-- WHAT THE EXERCISE ASKS --
Leave the pictures out and print every record below exactly as it stands.

-- RECORDS PROVIDED --
-----

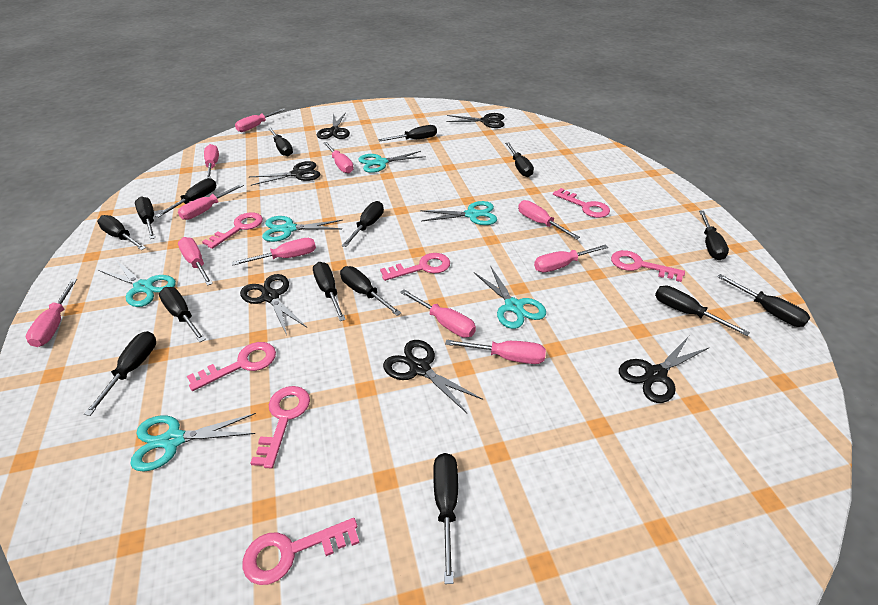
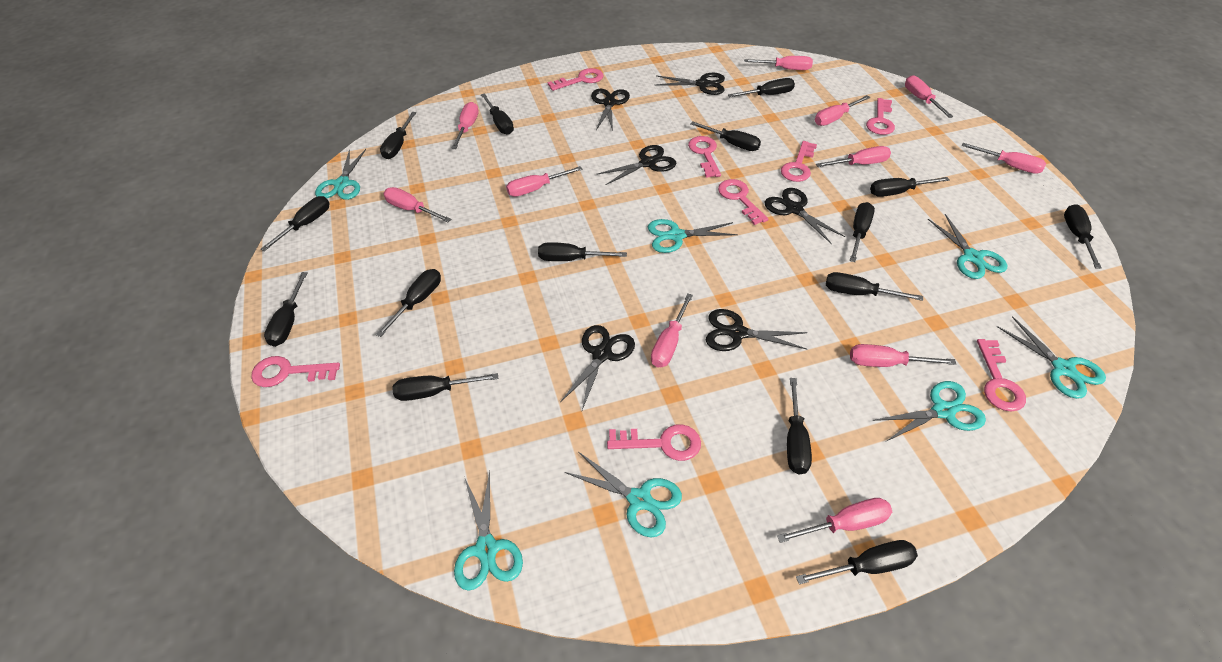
pink key: 7 -> 8
turquoise scissors: 6 -> 7

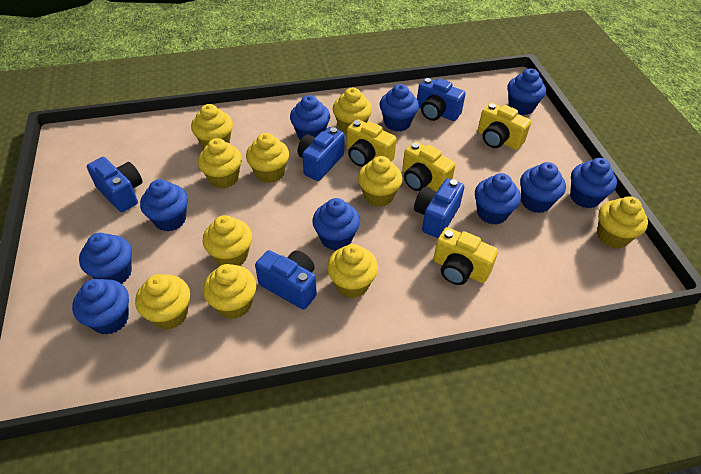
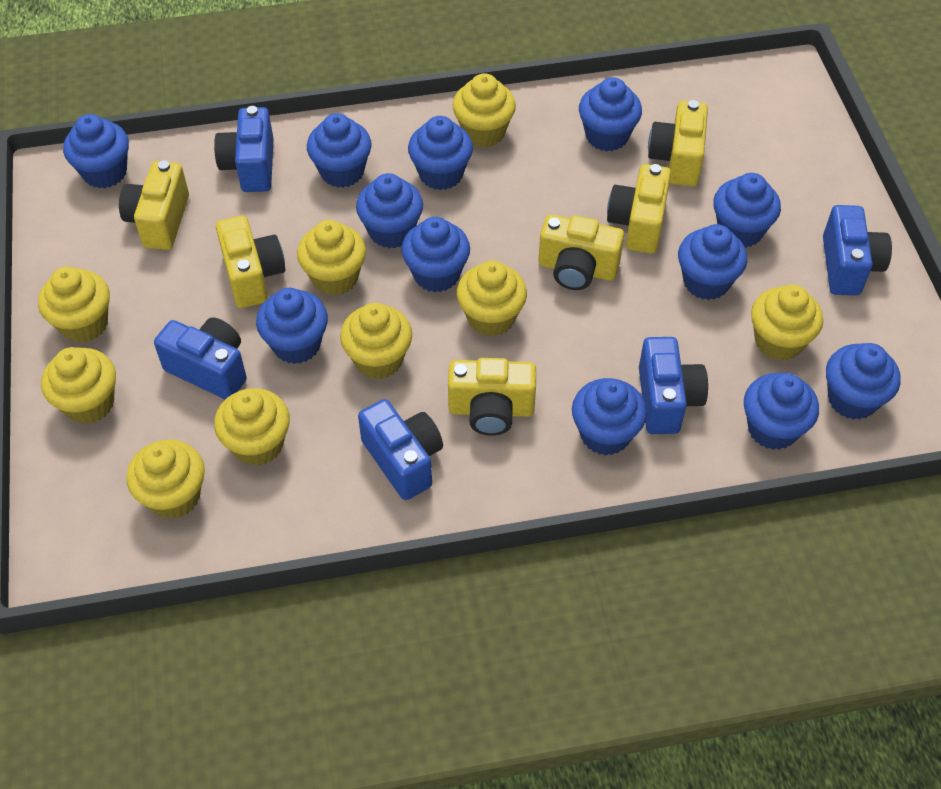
blue cupcake: 10 -> 12
yellow camera: 4 -> 6
yellow cupcake: 10 -> 9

-----

-- TASK RESPONSE --
pink key: 7 -> 8
turquoise scissors: 6 -> 7

blue cupcake: 10 -> 12
yellow camera: 4 -> 6
yellow cupcake: 10 -> 9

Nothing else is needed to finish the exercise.